### Exercise prompt
Transcribe the listing below word for word, leaving out the pictures.

### Data shown
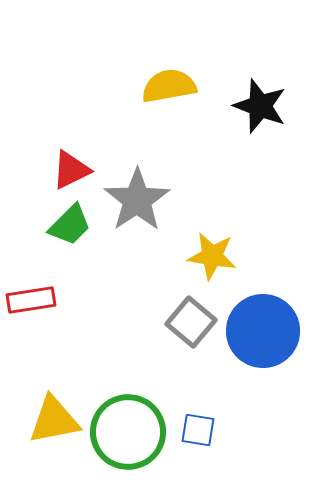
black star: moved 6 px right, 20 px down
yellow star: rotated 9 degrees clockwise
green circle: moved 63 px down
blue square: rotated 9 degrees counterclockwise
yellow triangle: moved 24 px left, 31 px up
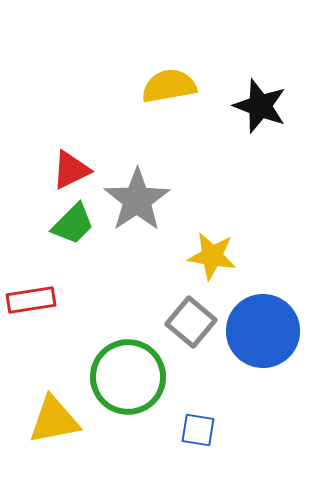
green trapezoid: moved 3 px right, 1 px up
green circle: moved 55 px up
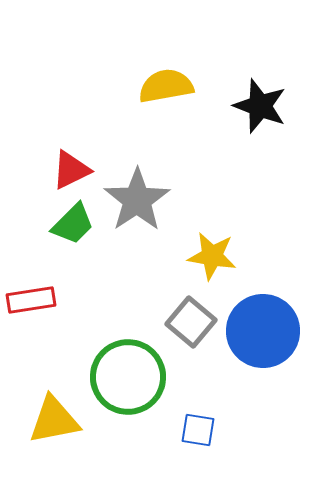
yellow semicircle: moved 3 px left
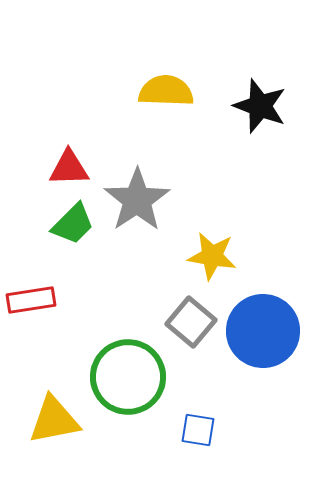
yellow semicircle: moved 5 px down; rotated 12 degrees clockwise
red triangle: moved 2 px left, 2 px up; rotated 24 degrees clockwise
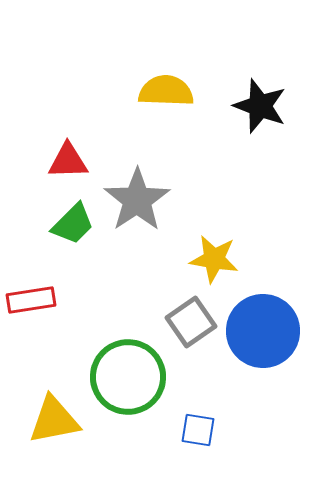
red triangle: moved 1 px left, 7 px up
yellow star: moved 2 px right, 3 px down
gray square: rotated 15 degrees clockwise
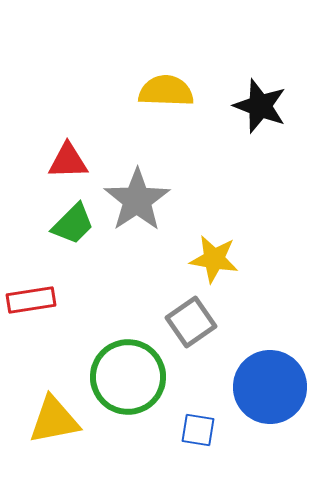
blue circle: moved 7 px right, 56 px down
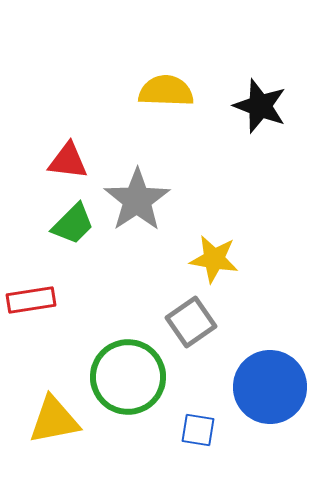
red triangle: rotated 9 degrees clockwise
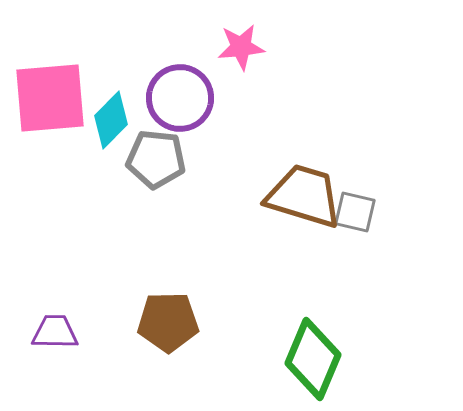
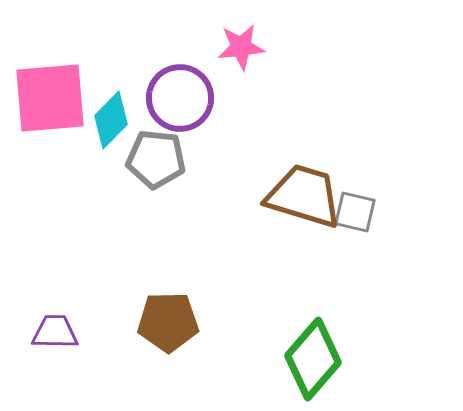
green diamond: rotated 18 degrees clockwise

### Response below
black star: moved 6 px right, 20 px down
yellow star: rotated 9 degrees clockwise
green circle: moved 63 px down
blue square: rotated 9 degrees counterclockwise
yellow triangle: moved 24 px left, 31 px up
green trapezoid: moved 3 px right, 1 px up
green circle: moved 55 px up
yellow semicircle: moved 3 px left
yellow semicircle: moved 5 px down; rotated 12 degrees clockwise
red triangle: moved 2 px left, 2 px up; rotated 24 degrees clockwise
red triangle: moved 1 px left, 7 px up
yellow star: moved 2 px right, 3 px down
gray square: rotated 15 degrees clockwise
blue circle: moved 7 px right, 56 px down
red triangle: rotated 9 degrees clockwise
green diamond: rotated 18 degrees clockwise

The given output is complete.